▶ **WORK TO COMPLETE**
Produce an exact copy of all the data below, dropping every image.

▶ **EXERCISE INPUTS**
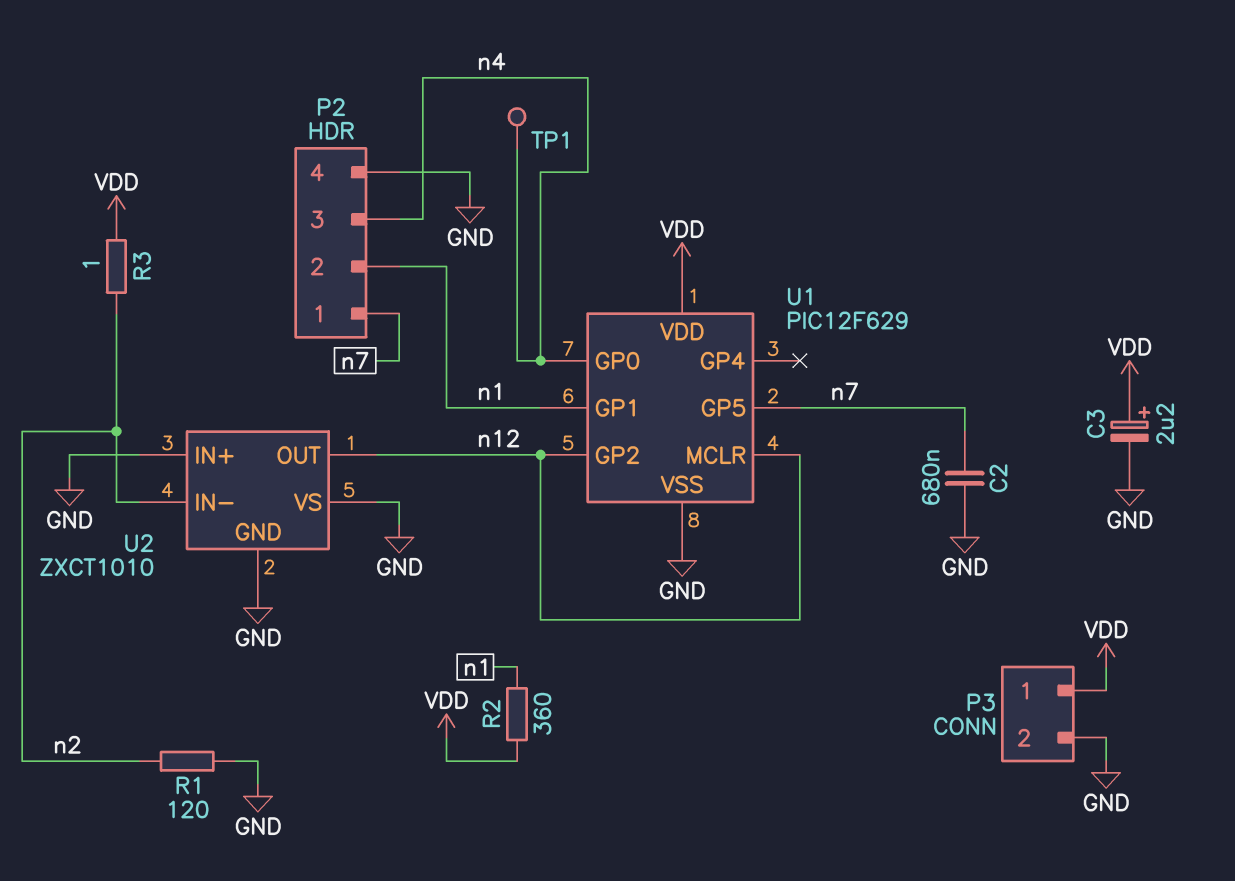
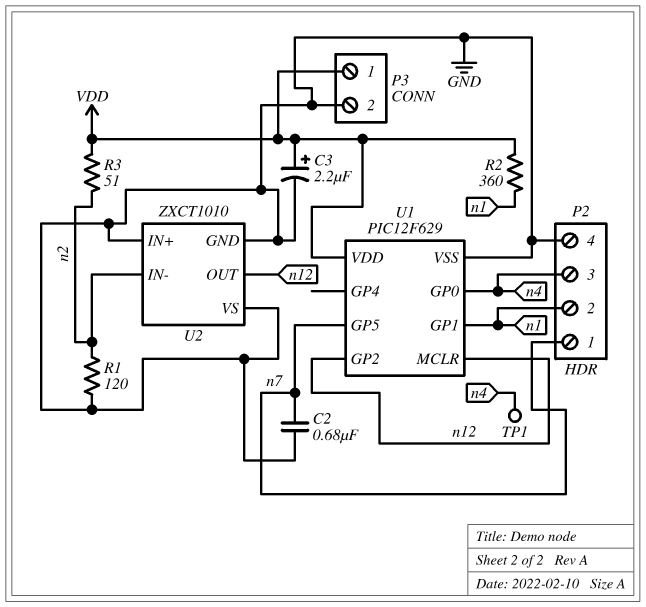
R3: 1 (VDD, n2) -> 51 (VDD, n2)

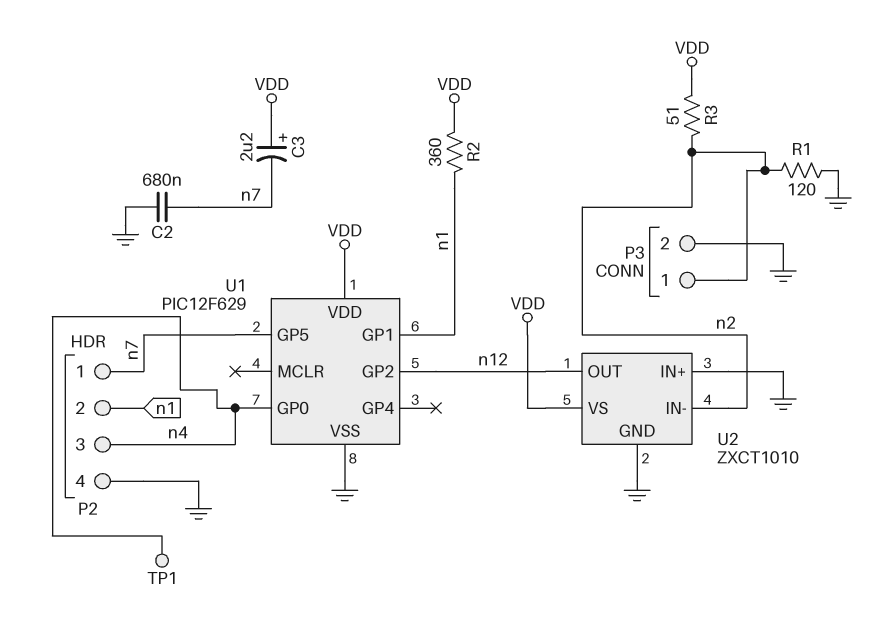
C3: 2.2uF (plus VDD, minus GND) -> 2.2uF (plus VDD, minus n7)
P3 pin 1: VDD -> n2
U1 pin MCLR: n12 -> none
U2 pin VS: GND -> VDD

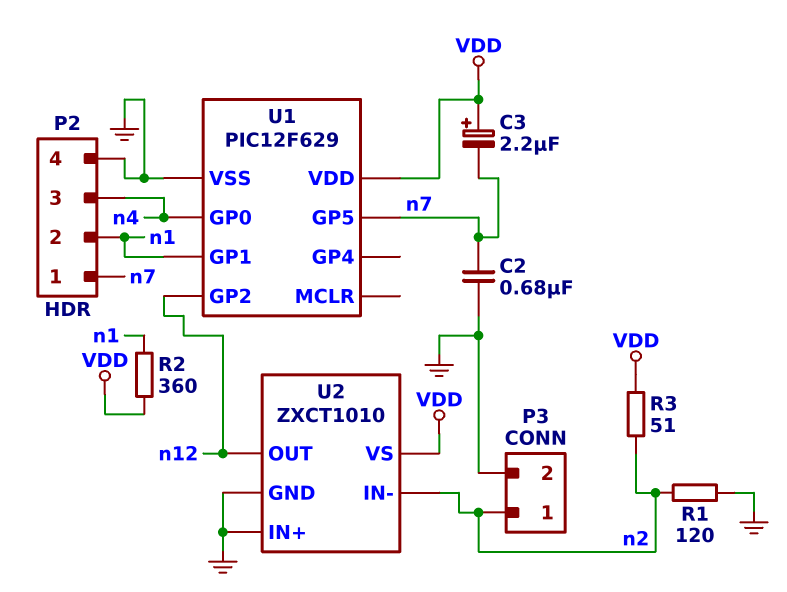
TP1: test point (n4) -> none

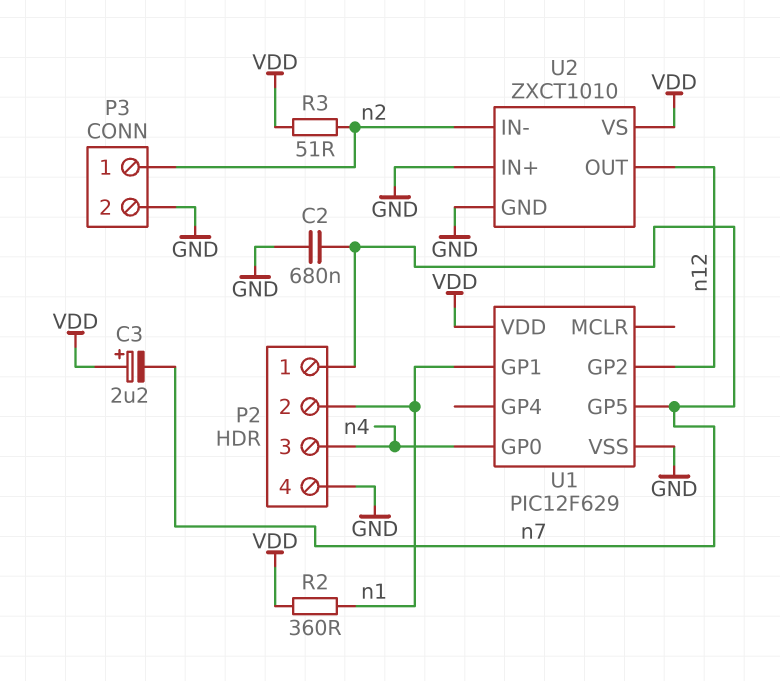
R1: 120 (GND, n2) -> none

▶ **RESULT OF THE TASK**
R3: 1 (VDD, n2) -> 51 (VDD, n2)

C3: 2.2uF (plus VDD, minus GND) -> 2.2uF (plus VDD, minus n7)
P3 pin 1: VDD -> n2
U1 pin MCLR: n12 -> none
U2 pin VS: GND -> VDD

TP1: test point (n4) -> none

R1: 120 (GND, n2) -> none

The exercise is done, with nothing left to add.